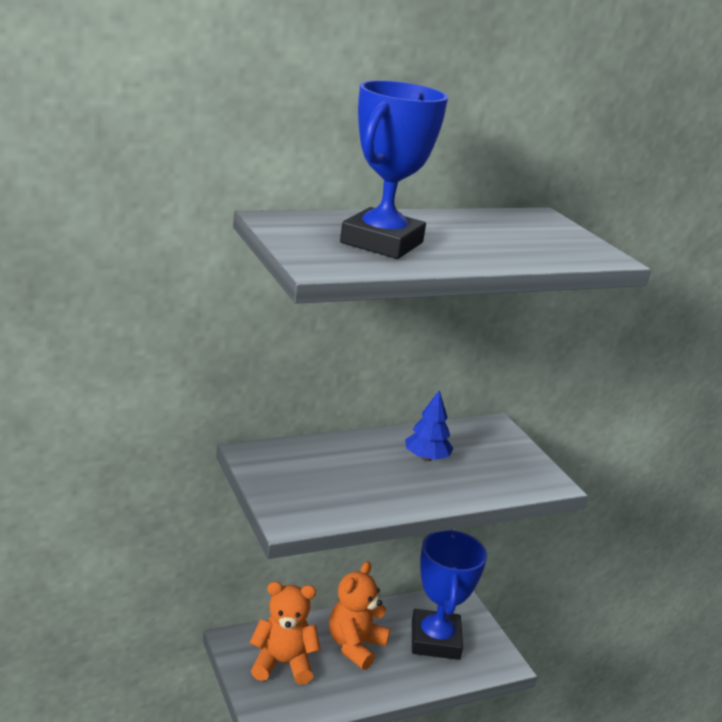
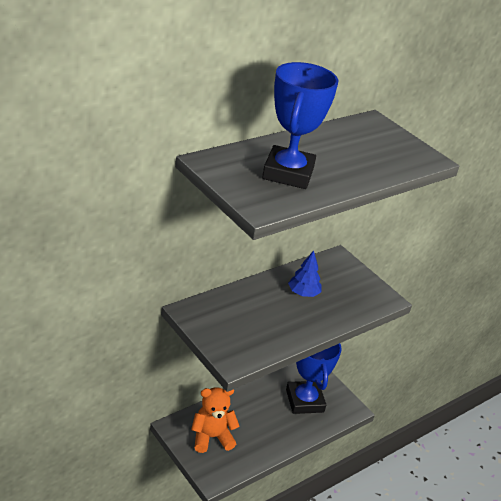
camera: 15 degrees left, 10 degrees up
(355, 646) = (254, 415): orange teddy bear -> none

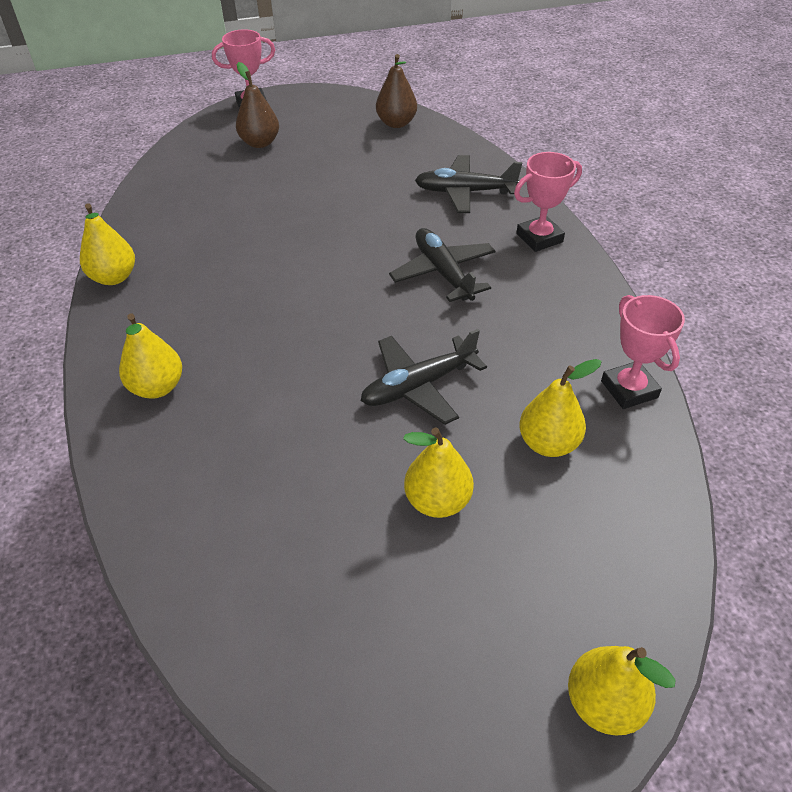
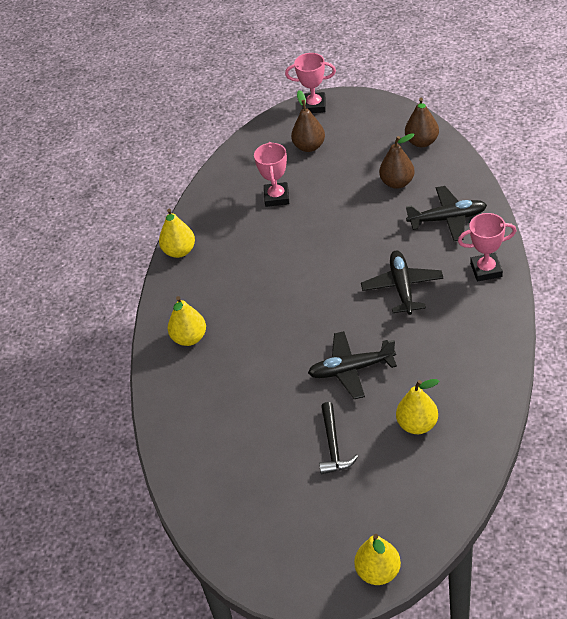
camera: 25 degrees right, 0 degrees up
(385, 164) = (397, 182): none -> brown pear
(437, 501) = (333, 446): yellow pear -> black hammer
(464, 192) = (448, 219): black plane -> black plane turned 150 degrees clockwise
(629, 389) = (489, 400): pink trophy -> pink trophy (276, 197)

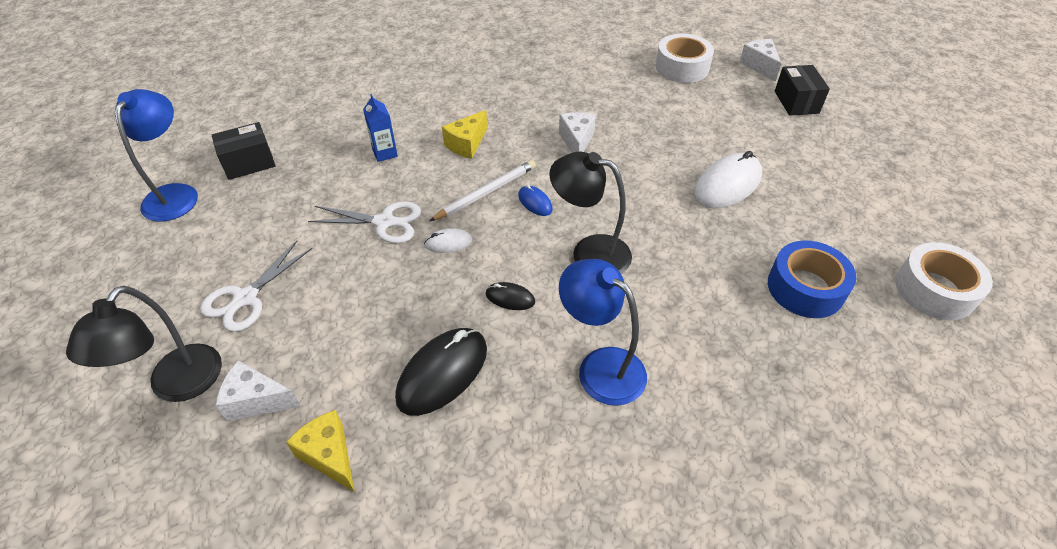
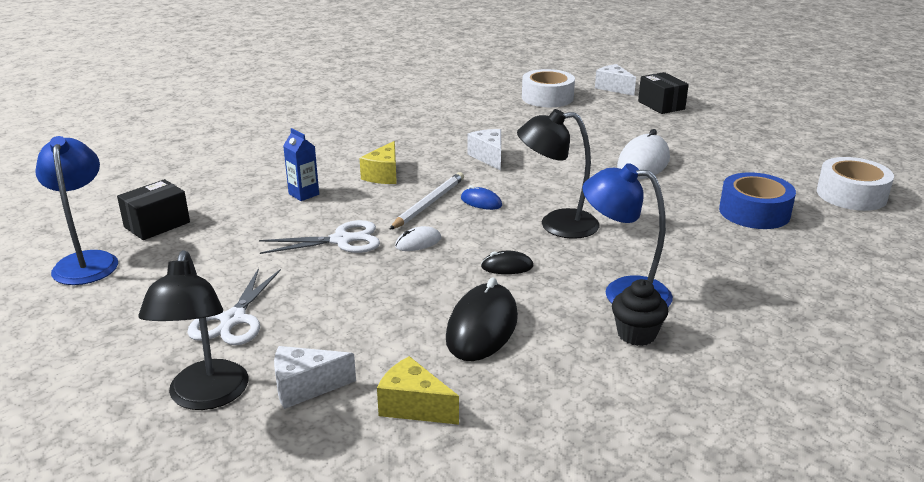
camera: 20 degrees left, 20 degrees down
(580, 429) = (636, 334): none -> black cupcake

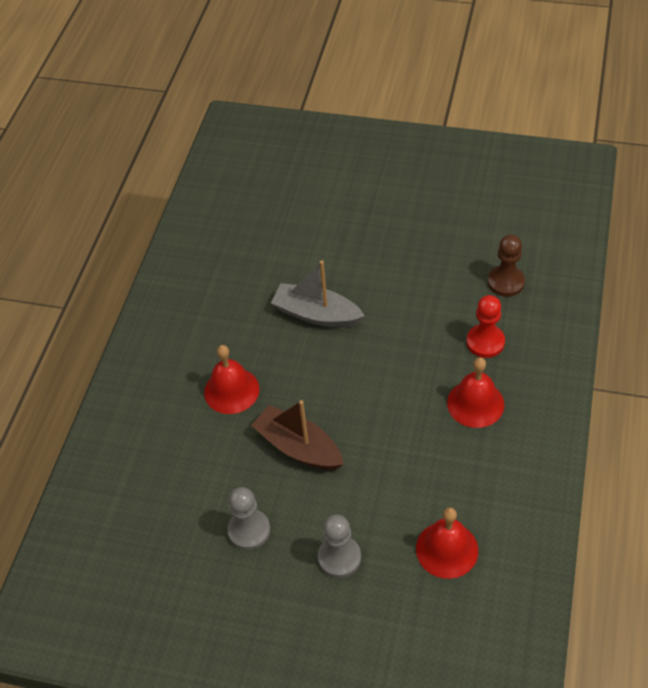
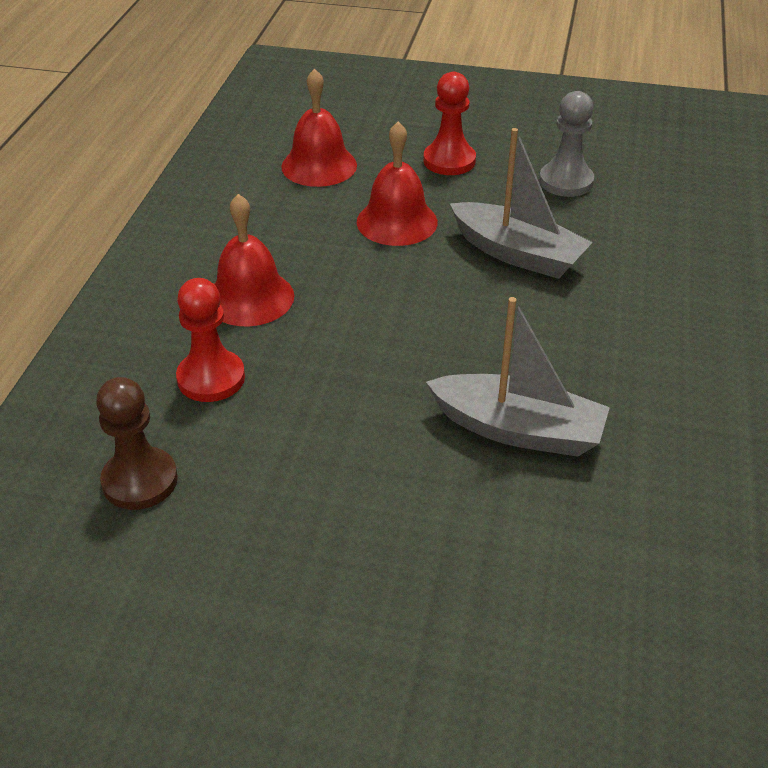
camera: 175 degrees right, 10 degrees down
(231, 390) = (640, 319): red bell -> red bell (397, 221)
(298, 447) = (517, 254): brown boat -> grey boat
(339, 557) = (449, 161): grey pawn -> red pawn

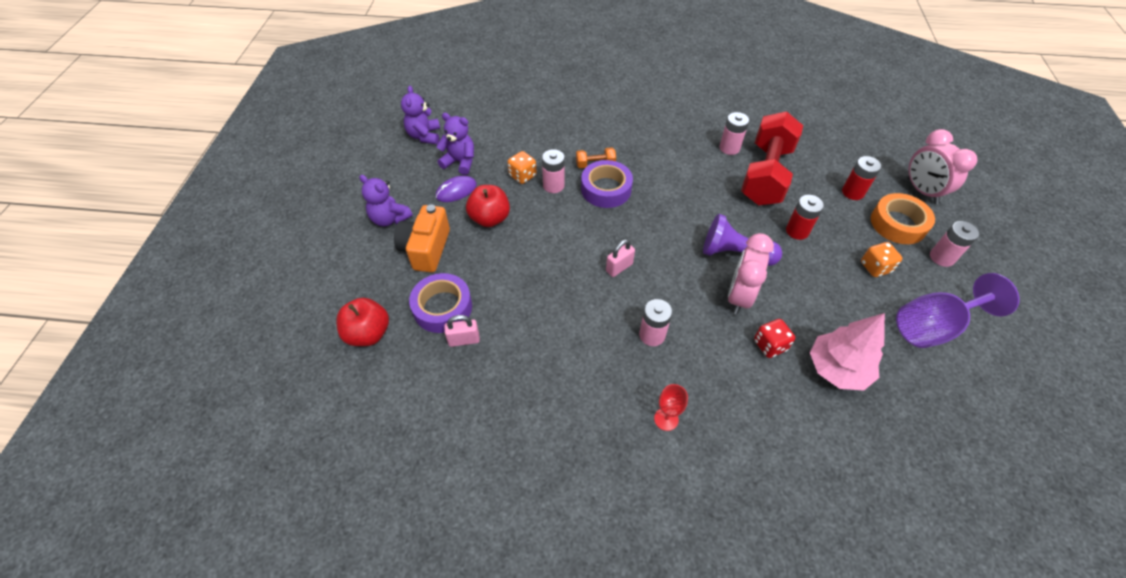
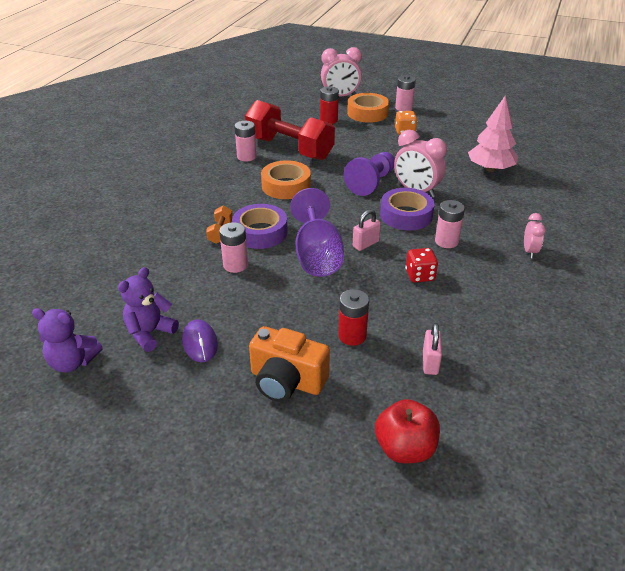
camera: 75 degrees left, 15 degrees down
(390, 219) = (217, 413): purple teddy bear -> none
(442, 307) = (381, 375): purple tape -> purple tape (406, 215)
(490, 218) = (261, 320): red apple -> none
(522, 176) = (207, 285): orange dice -> none
(619, 267) = (365, 244): pink padlock -> pink padlock turned 75 degrees clockwise
(666, 419) = (529, 251): red goblet -> pink clock
(691, 188) = (286, 186): none -> orange tape
(770, 345) = (466, 189): red dice -> red dice (420, 275)
(797, 231) = (358, 151): red battery -> red battery (352, 336)
(933, 326) = (461, 127): purple goblet -> purple goblet (317, 256)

==========

[Directions for this task]: Go through the records line by line and count those that contain the string "brown". Answer with the count alone.

[Result]: 2